* EXERCISE INSTRUCTIONS *
This exercise calls for every record to be returned exactly, with pictures removed.

* Before-and-after scene images *
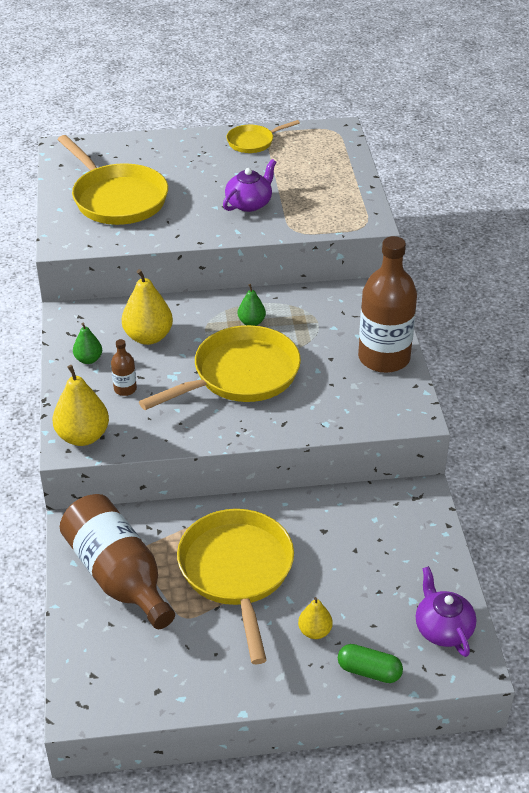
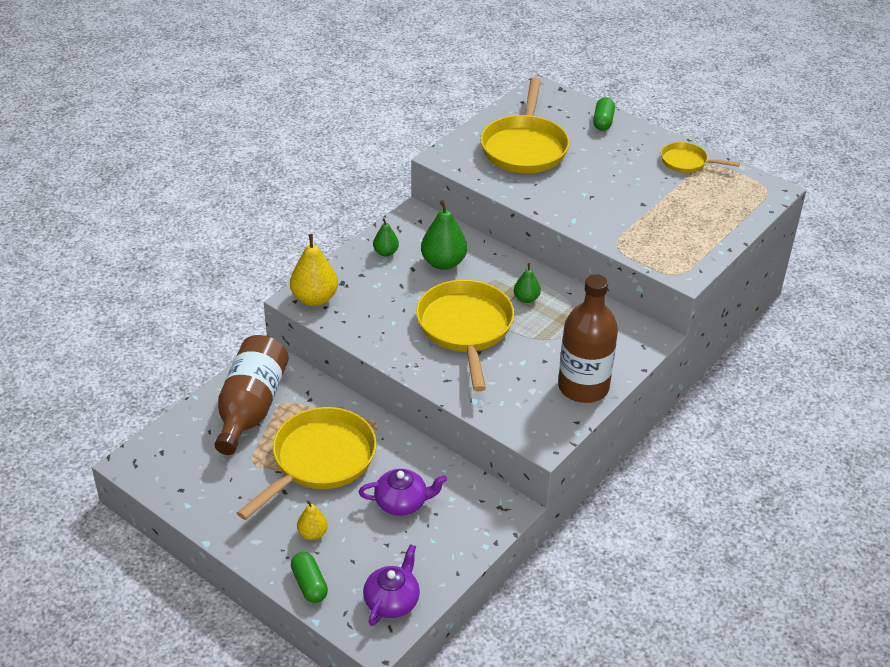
camera: 45 degrees right, 0 degrees up
(125, 389) = (380, 287): brown bottle -> none
(148, 146) = (603, 121): none -> green capsule
(148, 337) = (443, 263): yellow pear -> green pear
(240, 375) = (465, 329): yellow pan -> yellow pan turned 105 degrees counterclockwise
(249, 203) = (613, 206): purple teapot -> purple teapot (402, 502)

* EXERCISE OUTPUT *
camera: 45 degrees right, 0 degrees up
(125, 389) = (380, 287): brown bottle -> none
(148, 146) = (603, 121): none -> green capsule
(148, 337) = (443, 263): yellow pear -> green pear
(240, 375) = (465, 329): yellow pan -> yellow pan turned 105 degrees counterclockwise
(249, 203) = (613, 206): purple teapot -> purple teapot (402, 502)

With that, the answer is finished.